━━━ GIVEN RECORDS ━━━
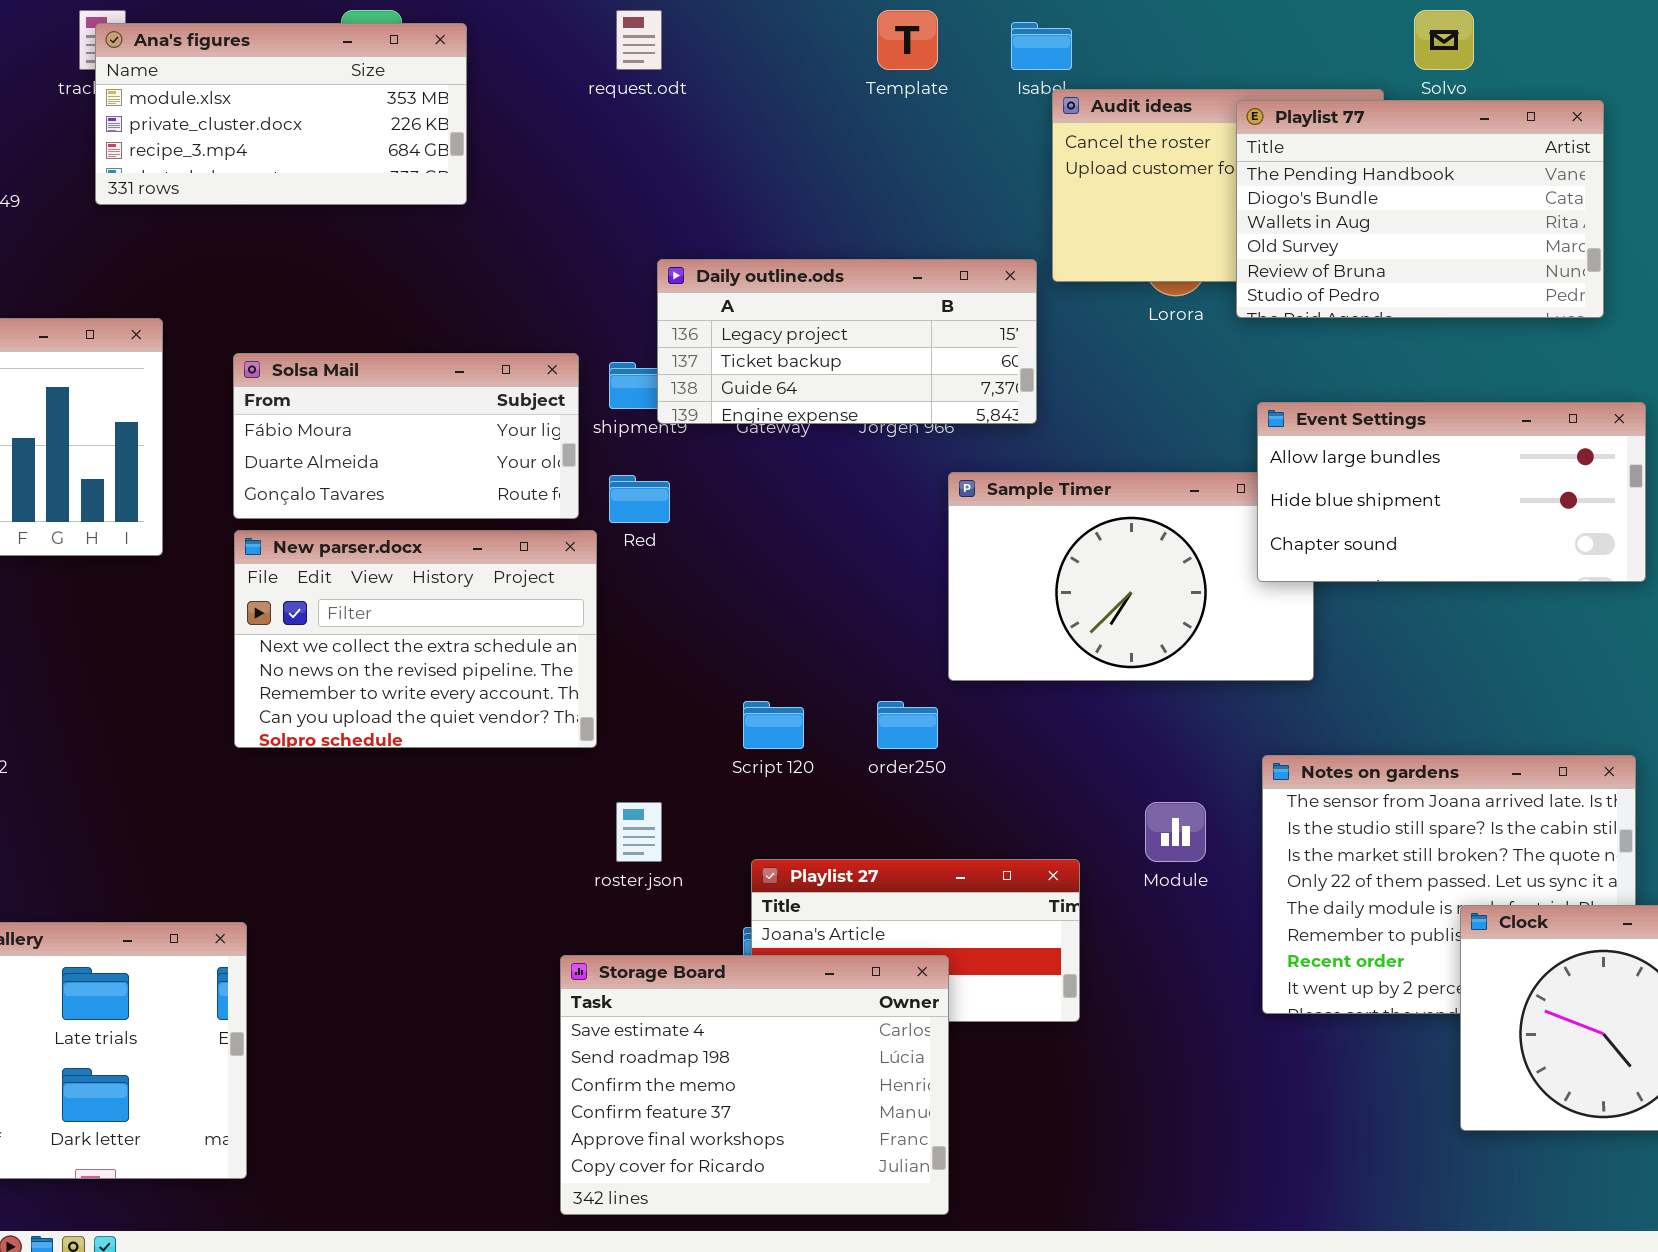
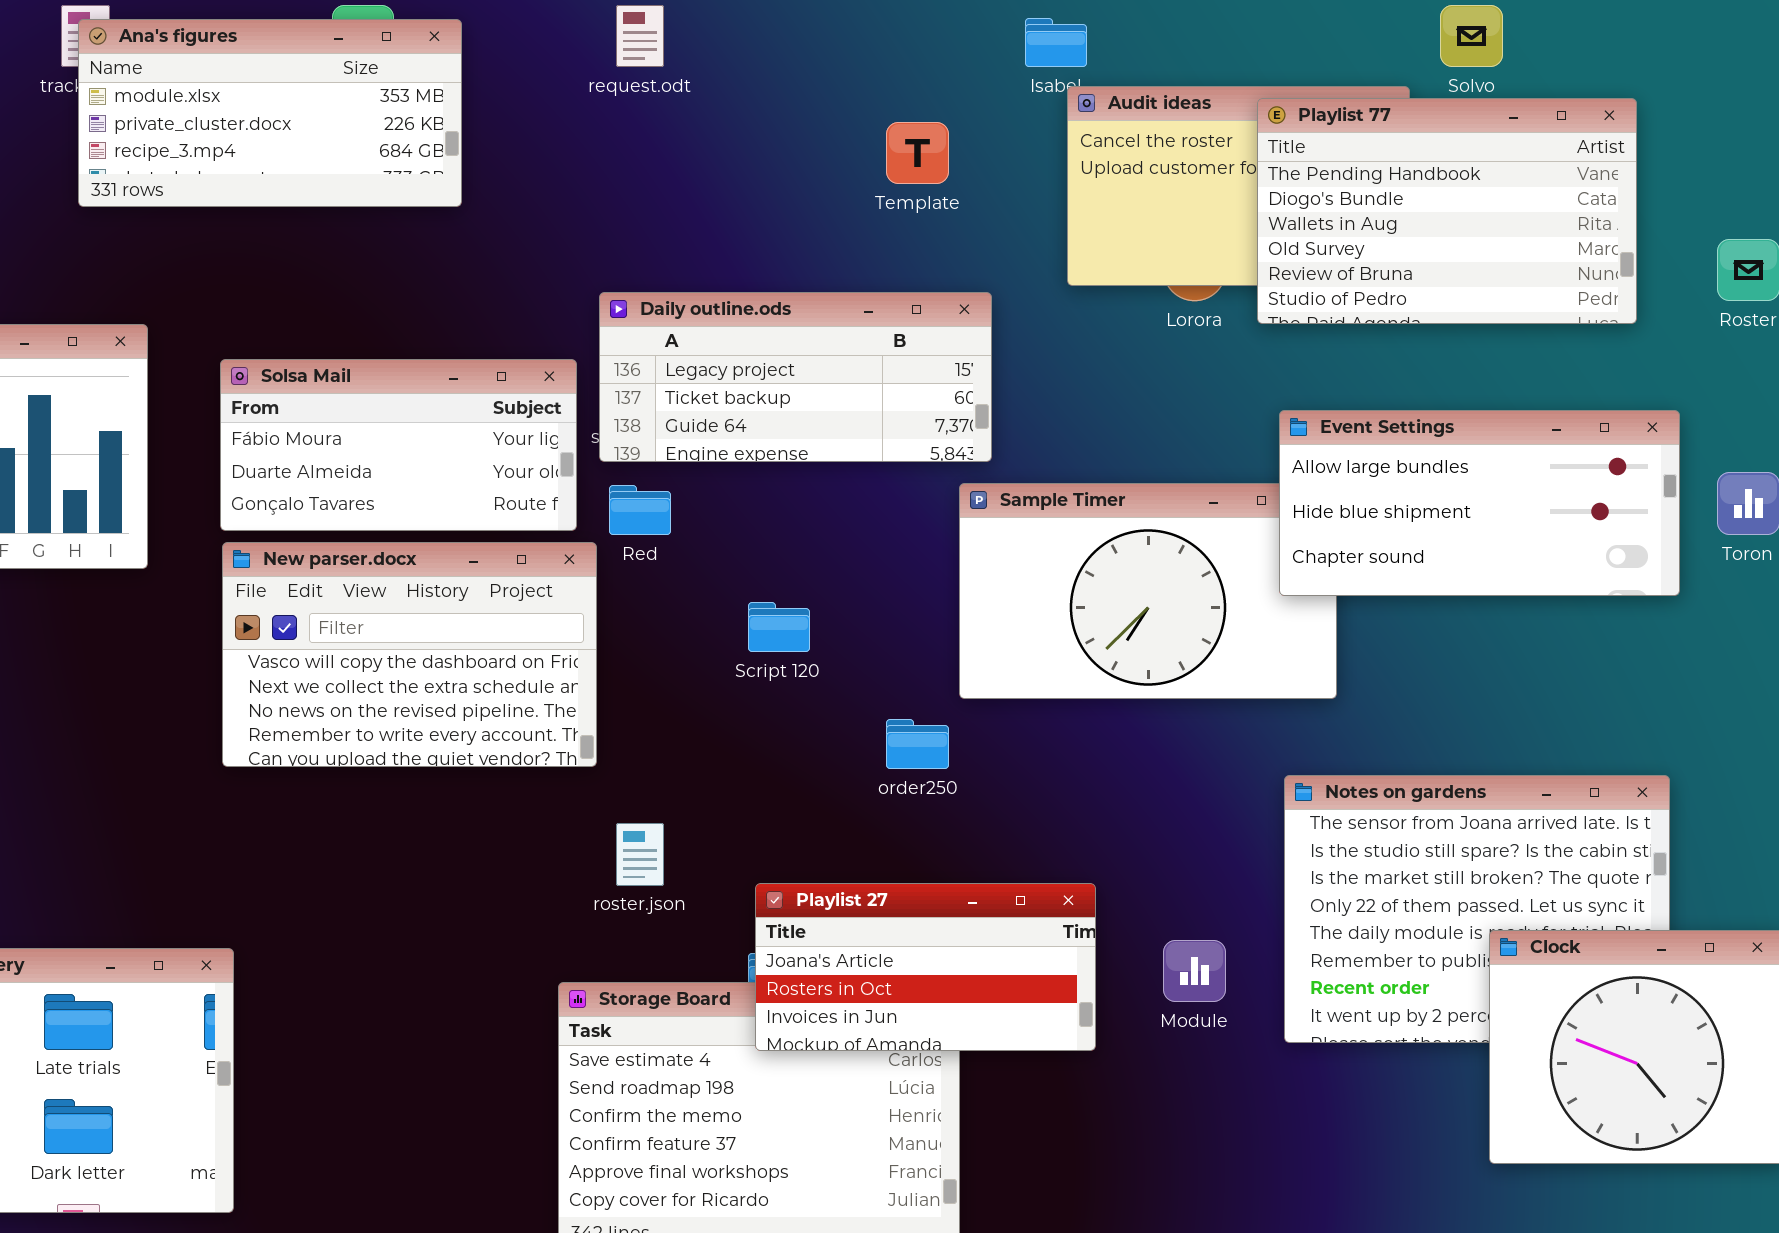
Template: [877,10,938,70] -> [886,122,949,184], moved
Daily outline.ods: [657,259,1037,424] -> [599,292,992,462], moved
New parser.docx: [234,530,597,748] -> [222,542,597,767], scrolled up 1 row
Script 120: [743,701,804,749] -> [748,602,810,652], moved
Module: [1145,802,1206,862] -> [1163,940,1226,1002], moved
Playlist 27: [751,859,1080,1022] -> [755,883,1096,1051], raised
━━━
## WHAT YOU SHOULD DO
Which lines of the data hold the string "moved"? Return each of them.

## SOLUTION TO THE EXERCISE
Template: [877,10,938,70] -> [886,122,949,184], moved
Daily outline.ods: [657,259,1037,424] -> [599,292,992,462], moved
Script 120: [743,701,804,749] -> [748,602,810,652], moved
Module: [1145,802,1206,862] -> [1163,940,1226,1002], moved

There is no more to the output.